Exercise objective: Please copy, exactly as they appear below, the lines from the one containing "yellow tile A5:B5" through the one containing "pink plate F3:G4".

Information given:
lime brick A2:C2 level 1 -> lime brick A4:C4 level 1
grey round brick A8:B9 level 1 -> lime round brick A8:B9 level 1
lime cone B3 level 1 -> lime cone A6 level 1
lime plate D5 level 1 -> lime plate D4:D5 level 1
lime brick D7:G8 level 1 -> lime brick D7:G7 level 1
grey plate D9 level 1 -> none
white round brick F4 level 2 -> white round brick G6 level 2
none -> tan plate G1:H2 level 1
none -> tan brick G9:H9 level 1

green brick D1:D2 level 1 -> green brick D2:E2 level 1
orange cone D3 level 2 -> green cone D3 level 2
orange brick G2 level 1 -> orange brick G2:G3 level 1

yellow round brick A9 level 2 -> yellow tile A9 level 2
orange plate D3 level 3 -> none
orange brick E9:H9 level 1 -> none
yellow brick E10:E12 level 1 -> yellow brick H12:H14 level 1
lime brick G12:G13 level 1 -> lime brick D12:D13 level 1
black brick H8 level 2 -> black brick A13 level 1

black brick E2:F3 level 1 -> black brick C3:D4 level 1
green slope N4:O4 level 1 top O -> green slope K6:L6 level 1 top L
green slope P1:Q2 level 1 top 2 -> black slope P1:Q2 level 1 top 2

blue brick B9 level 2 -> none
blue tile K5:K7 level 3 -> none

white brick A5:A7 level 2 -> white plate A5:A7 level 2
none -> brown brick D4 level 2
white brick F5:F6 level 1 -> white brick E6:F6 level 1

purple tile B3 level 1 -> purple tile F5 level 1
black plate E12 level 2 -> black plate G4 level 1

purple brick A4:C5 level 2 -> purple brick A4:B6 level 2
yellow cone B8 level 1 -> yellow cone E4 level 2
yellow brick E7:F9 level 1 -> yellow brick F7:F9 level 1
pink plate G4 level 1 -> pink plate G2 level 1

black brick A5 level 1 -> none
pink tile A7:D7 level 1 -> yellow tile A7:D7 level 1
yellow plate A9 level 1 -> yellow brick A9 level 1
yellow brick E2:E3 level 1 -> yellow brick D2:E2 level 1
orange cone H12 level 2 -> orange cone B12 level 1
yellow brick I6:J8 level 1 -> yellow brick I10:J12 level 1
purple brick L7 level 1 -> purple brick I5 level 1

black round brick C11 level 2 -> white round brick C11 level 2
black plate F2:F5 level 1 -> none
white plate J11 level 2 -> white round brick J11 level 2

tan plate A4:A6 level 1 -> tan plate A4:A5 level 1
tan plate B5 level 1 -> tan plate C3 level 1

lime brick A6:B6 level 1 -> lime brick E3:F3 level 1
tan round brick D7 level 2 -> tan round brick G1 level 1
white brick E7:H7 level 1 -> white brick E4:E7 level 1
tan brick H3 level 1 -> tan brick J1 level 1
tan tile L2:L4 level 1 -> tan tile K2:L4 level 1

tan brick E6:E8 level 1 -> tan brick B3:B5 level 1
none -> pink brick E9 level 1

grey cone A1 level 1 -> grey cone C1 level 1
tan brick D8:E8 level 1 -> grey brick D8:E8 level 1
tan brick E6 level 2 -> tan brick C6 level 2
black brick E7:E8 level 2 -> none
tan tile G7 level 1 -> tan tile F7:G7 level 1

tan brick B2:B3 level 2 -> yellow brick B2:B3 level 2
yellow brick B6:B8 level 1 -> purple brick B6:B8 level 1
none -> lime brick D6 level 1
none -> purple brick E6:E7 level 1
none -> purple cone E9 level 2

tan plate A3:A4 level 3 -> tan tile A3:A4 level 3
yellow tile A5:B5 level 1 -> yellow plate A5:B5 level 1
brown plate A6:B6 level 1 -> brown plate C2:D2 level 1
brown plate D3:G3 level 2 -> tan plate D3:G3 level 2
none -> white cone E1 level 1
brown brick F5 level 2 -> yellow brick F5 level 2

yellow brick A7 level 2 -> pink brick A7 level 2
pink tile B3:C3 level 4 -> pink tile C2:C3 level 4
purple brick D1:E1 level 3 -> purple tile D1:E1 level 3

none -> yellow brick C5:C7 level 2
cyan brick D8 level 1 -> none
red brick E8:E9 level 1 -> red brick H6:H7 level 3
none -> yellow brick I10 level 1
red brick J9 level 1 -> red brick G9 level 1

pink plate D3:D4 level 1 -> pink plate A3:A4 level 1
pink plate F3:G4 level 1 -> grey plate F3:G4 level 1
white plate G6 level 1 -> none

Final answer:
yellow tile A5:B5 level 1 -> yellow plate A5:B5 level 1
brown plate A6:B6 level 1 -> brown plate C2:D2 level 1
brown plate D3:G3 level 2 -> tan plate D3:G3 level 2
none -> white cone E1 level 1
brown brick F5 level 2 -> yellow brick F5 level 2

yellow brick A7 level 2 -> pink brick A7 level 2
pink tile B3:C3 level 4 -> pink tile C2:C3 level 4
purple brick D1:E1 level 3 -> purple tile D1:E1 level 3

none -> yellow brick C5:C7 level 2
cyan brick D8 level 1 -> none
red brick E8:E9 level 1 -> red brick H6:H7 level 3
none -> yellow brick I10 level 1
red brick J9 level 1 -> red brick G9 level 1

pink plate D3:D4 level 1 -> pink plate A3:A4 level 1
pink plate F3:G4 level 1 -> grey plate F3:G4 level 1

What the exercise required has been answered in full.